═════ Records supplied ═════

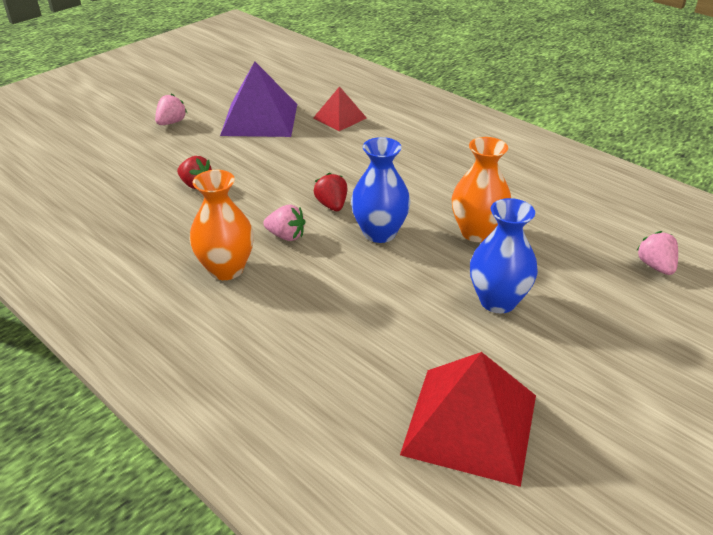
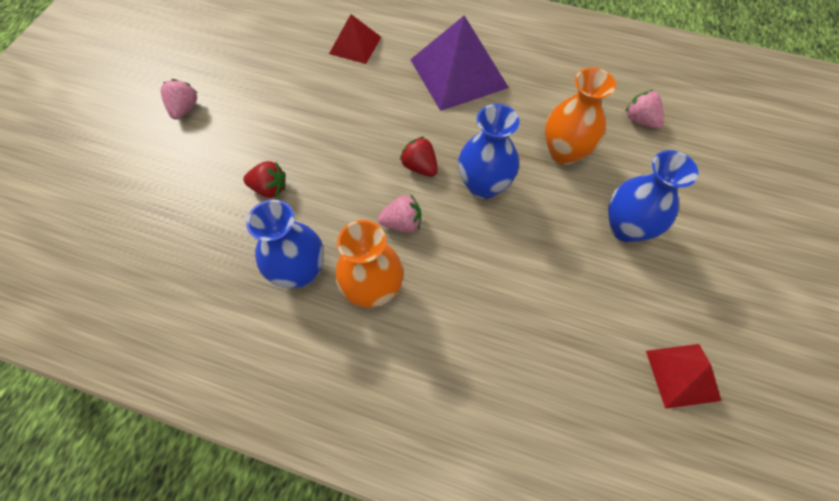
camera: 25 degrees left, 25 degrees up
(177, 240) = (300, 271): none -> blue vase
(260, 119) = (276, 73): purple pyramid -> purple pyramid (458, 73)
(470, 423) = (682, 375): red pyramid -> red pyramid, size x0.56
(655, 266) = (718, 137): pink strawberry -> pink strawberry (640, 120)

═════
═════ Records supplied ═════

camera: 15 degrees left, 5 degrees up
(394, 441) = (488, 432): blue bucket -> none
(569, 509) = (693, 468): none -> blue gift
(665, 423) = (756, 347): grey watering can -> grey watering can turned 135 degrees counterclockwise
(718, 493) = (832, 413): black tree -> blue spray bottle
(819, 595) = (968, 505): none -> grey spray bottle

═════
═════ Records supplied ═════

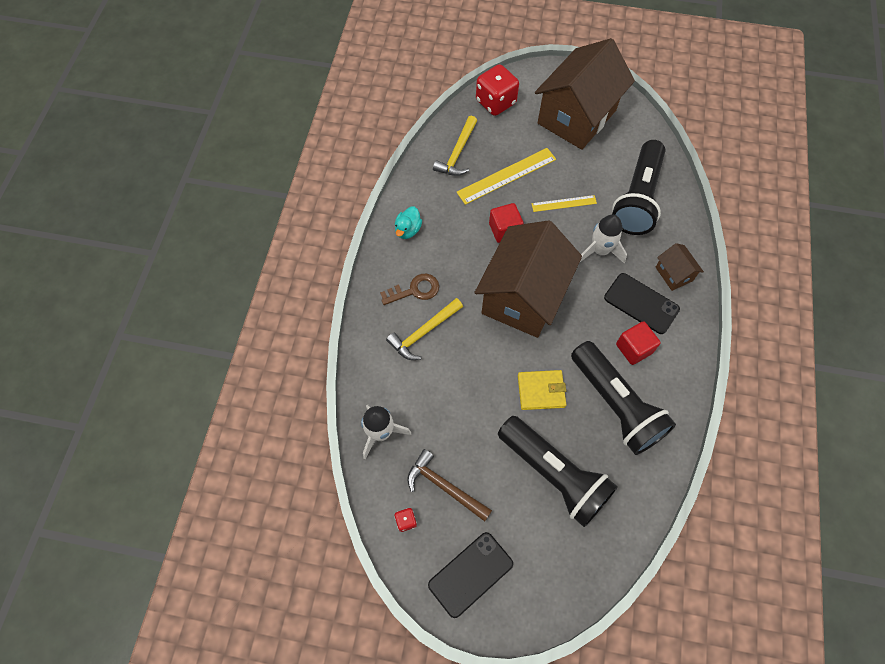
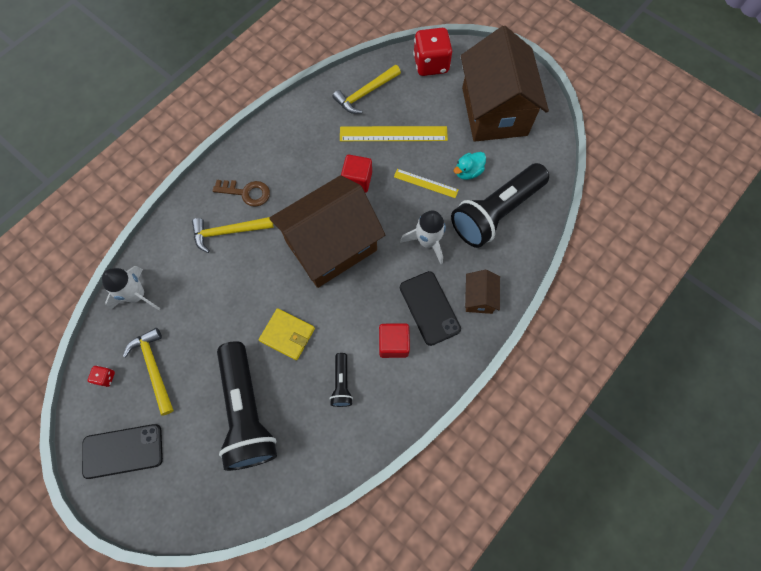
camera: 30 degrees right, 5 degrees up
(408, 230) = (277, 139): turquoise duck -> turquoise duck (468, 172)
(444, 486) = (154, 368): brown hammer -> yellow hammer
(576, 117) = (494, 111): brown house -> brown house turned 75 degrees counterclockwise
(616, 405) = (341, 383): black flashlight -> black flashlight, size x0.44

═════

What the task asks - Each line of the entries above that contains "pyramid" must be copied into the answer.

Exercise answer -
(260, 119) = (276, 73): purple pyramid -> purple pyramid (458, 73)
(470, 423) = (682, 375): red pyramid -> red pyramid, size x0.56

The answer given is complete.